Exercise input Block Start

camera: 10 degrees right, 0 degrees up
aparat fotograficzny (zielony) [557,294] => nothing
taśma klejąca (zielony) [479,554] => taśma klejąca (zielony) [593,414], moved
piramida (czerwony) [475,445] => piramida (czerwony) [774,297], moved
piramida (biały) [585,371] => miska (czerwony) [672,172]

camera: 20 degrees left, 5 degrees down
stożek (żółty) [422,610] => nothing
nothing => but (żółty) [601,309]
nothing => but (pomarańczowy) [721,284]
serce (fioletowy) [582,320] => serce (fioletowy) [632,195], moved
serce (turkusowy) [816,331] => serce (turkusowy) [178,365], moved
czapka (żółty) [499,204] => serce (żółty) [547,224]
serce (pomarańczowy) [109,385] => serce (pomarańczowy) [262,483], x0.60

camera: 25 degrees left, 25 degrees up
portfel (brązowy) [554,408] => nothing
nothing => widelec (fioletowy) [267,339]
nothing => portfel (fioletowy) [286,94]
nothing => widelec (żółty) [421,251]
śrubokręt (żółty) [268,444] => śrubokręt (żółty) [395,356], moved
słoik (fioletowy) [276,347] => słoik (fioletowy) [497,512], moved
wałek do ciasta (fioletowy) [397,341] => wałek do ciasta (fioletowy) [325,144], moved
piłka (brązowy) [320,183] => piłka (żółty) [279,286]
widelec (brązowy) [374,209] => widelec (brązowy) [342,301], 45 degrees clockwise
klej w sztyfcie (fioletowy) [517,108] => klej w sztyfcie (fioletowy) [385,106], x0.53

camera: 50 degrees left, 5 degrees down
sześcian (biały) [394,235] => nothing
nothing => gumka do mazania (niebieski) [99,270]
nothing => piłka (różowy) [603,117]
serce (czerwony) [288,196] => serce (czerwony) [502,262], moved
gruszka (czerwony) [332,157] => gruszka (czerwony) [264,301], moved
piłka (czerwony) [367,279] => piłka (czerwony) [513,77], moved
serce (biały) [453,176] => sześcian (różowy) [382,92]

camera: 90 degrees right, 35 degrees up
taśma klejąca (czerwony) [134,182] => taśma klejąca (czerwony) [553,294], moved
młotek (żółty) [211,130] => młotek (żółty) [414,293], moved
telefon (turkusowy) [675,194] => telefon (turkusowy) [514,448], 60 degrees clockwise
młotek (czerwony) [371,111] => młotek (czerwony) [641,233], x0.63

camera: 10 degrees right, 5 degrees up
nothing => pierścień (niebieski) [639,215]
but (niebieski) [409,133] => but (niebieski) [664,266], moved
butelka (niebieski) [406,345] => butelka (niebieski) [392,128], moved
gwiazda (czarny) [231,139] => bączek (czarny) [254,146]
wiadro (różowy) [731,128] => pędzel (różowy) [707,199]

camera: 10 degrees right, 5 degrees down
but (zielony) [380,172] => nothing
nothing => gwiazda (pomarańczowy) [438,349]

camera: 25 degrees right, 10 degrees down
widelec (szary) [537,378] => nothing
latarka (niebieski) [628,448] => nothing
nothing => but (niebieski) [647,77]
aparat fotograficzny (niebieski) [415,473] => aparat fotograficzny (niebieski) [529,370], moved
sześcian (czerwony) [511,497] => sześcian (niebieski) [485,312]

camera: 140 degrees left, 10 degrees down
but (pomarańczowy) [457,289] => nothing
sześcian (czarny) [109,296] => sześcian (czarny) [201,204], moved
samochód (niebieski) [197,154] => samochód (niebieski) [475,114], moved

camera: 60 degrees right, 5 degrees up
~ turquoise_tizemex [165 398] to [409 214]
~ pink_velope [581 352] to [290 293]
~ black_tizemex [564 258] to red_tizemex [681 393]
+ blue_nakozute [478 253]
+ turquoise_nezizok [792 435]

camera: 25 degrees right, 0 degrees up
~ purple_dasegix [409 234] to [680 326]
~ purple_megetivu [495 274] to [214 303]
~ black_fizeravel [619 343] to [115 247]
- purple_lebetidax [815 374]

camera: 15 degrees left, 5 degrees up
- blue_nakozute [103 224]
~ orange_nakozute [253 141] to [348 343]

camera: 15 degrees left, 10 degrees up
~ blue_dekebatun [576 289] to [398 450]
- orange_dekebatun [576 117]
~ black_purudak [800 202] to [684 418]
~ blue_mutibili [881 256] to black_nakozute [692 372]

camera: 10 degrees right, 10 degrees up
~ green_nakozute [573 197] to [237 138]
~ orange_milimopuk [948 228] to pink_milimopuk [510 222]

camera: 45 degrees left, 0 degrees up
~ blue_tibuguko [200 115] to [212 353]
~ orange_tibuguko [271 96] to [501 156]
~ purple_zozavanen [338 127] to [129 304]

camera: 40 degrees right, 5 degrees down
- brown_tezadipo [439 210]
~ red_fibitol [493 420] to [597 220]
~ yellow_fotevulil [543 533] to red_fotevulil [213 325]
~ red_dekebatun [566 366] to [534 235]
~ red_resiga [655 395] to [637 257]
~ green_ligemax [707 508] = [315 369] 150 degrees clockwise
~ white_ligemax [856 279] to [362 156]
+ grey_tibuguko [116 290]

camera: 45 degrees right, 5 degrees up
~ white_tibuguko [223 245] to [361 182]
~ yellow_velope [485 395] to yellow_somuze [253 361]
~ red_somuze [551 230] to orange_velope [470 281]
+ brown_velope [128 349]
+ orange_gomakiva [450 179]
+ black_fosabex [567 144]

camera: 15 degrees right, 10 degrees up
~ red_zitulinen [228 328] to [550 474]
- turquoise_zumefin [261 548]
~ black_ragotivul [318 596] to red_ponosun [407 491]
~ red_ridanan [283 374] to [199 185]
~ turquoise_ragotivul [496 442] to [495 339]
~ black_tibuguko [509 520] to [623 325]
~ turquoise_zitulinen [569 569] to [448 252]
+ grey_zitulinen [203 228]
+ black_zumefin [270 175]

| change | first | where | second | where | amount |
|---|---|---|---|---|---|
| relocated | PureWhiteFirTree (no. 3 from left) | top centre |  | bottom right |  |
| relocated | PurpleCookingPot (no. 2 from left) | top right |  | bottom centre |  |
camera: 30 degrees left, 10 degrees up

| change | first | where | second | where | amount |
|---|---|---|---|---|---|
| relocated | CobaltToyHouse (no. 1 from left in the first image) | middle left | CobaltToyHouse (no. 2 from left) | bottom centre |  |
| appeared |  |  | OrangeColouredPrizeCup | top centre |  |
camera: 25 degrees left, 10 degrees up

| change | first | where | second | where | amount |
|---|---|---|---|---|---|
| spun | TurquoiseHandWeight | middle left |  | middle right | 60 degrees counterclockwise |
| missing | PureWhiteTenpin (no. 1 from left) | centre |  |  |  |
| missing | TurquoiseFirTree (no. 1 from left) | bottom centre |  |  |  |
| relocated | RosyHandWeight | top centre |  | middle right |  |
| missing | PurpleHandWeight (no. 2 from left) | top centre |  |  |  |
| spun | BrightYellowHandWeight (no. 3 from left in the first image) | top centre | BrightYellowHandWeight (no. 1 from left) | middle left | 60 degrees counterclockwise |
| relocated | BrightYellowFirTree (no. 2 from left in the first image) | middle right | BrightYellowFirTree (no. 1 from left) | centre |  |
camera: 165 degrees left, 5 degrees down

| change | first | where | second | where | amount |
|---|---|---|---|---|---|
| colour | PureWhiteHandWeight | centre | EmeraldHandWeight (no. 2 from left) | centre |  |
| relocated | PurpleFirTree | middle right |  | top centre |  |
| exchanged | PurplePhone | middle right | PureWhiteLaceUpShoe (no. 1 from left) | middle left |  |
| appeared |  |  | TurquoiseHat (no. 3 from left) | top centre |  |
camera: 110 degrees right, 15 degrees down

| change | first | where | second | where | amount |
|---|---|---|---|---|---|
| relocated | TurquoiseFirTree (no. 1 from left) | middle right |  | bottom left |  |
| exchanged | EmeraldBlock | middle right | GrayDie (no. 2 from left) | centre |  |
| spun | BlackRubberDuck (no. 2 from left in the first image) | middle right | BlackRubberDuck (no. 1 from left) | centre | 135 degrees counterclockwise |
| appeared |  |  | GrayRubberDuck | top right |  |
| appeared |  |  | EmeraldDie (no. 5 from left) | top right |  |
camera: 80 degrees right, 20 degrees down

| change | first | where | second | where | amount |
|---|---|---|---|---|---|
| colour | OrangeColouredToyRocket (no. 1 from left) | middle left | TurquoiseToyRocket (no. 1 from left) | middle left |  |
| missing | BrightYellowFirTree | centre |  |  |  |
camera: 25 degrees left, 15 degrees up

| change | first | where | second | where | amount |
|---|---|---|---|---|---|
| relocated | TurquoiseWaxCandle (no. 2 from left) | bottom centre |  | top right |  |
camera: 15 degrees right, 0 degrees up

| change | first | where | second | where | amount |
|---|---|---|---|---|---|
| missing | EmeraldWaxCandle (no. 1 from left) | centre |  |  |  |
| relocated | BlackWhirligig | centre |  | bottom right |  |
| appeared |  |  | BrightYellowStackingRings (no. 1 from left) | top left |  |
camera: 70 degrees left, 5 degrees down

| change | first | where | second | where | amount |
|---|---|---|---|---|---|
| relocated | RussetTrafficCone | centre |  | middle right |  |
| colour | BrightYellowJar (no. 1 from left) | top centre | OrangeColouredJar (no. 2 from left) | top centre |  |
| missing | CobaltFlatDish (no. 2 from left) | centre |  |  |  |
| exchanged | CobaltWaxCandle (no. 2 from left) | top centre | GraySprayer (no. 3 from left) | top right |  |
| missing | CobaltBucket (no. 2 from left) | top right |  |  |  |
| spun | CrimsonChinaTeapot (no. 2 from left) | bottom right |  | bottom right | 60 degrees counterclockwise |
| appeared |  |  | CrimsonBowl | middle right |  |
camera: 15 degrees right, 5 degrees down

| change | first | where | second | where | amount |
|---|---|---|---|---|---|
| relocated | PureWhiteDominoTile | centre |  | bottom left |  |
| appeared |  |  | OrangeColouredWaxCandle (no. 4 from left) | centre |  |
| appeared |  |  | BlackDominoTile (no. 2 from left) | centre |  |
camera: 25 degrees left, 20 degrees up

Exercise input Block End

→ **Work instruction**
Lines from the start of the entries through the one containing "piramida (czerwony) [475,445]" are to be set down again exactly, both ends included.

→ **Answer to the exercise**
camera: 10 degrees right, 0 degrees up
aparat fotograficzny (zielony) [557,294] => nothing
taśma klejąca (zielony) [479,554] => taśma klejąca (zielony) [593,414], moved
piramida (czerwony) [475,445] => piramida (czerwony) [774,297], moved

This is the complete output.